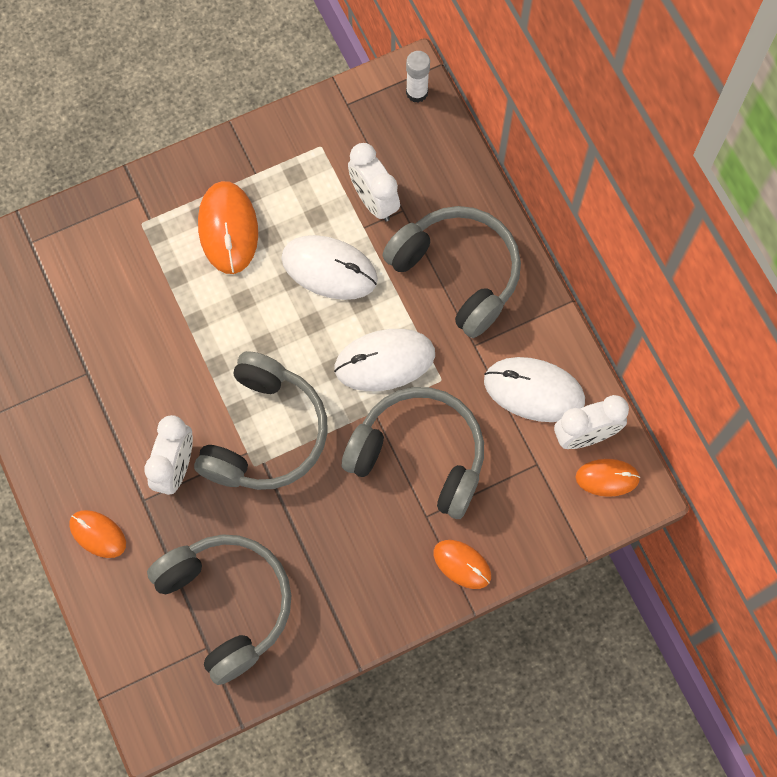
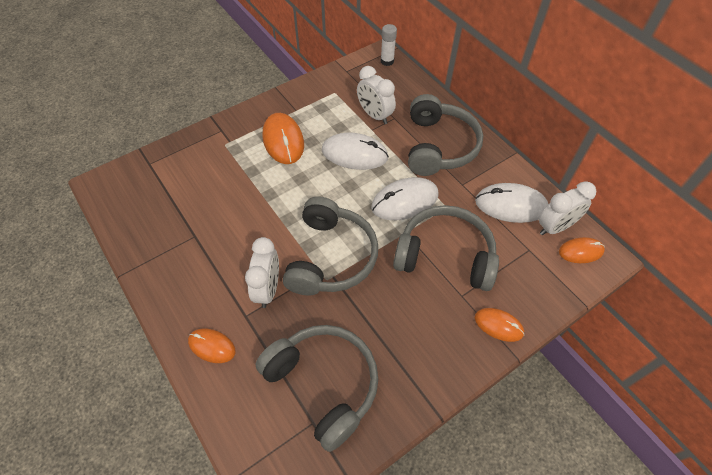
camera: 10 degrees left, 15 degrees down
(457, 273) = (439, 146): grey headphones -> grey headphones turned 60 degrees clockwise

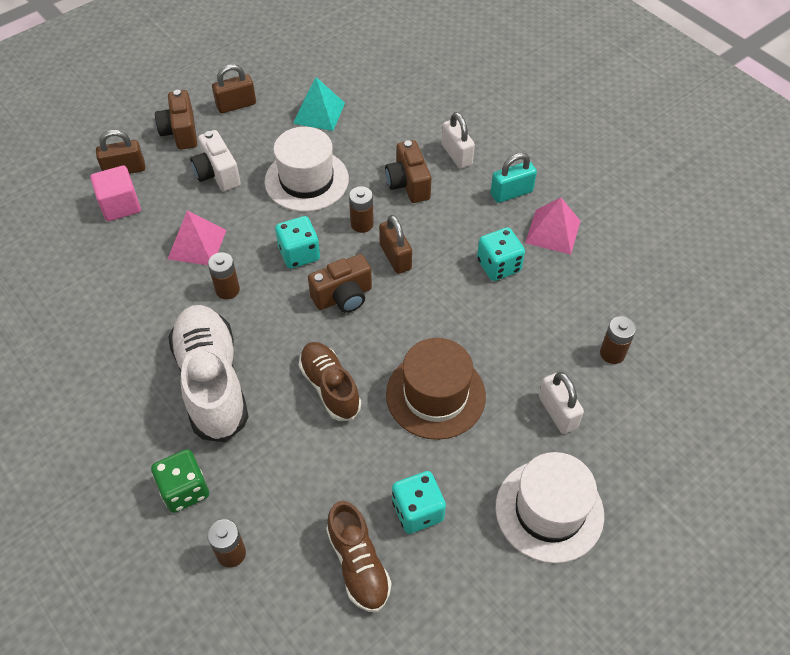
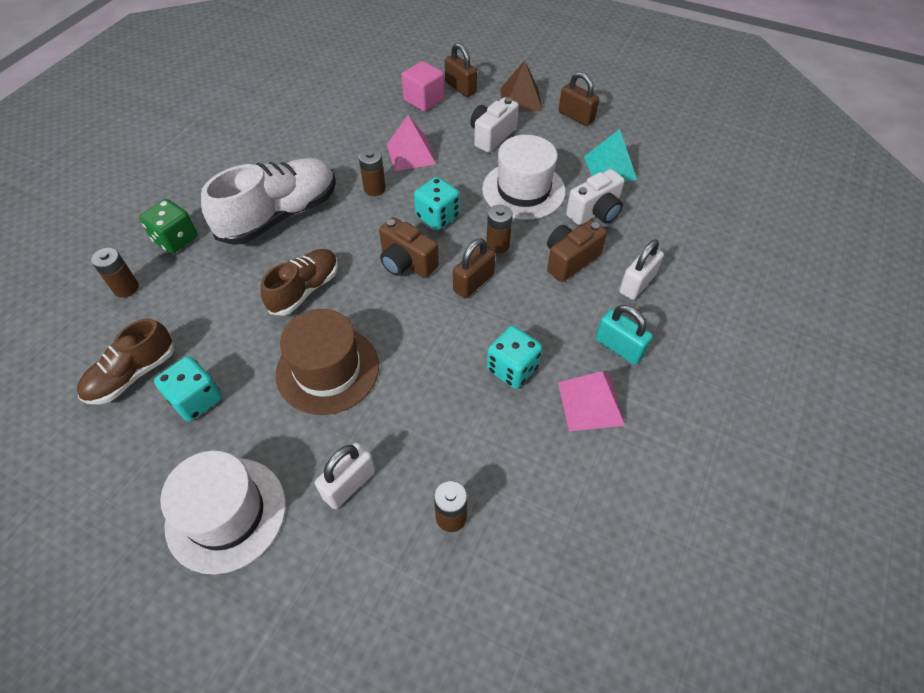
camera: 65 degrees right, 0 degrees up
(180, 132) = (521, 99): brown camera -> brown pyramid
(365, 145) = (595, 212): none -> white camera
********************
> Brief
Print each record as it appears above, dropping every picture from the copy.

> Solution for this task
camera: 10 degrees left, 15 degrees down
(457, 273) = (439, 146): grey headphones -> grey headphones turned 60 degrees clockwise

camera: 65 degrees right, 0 degrees up
(180, 132) = (521, 99): brown camera -> brown pyramid
(365, 145) = (595, 212): none -> white camera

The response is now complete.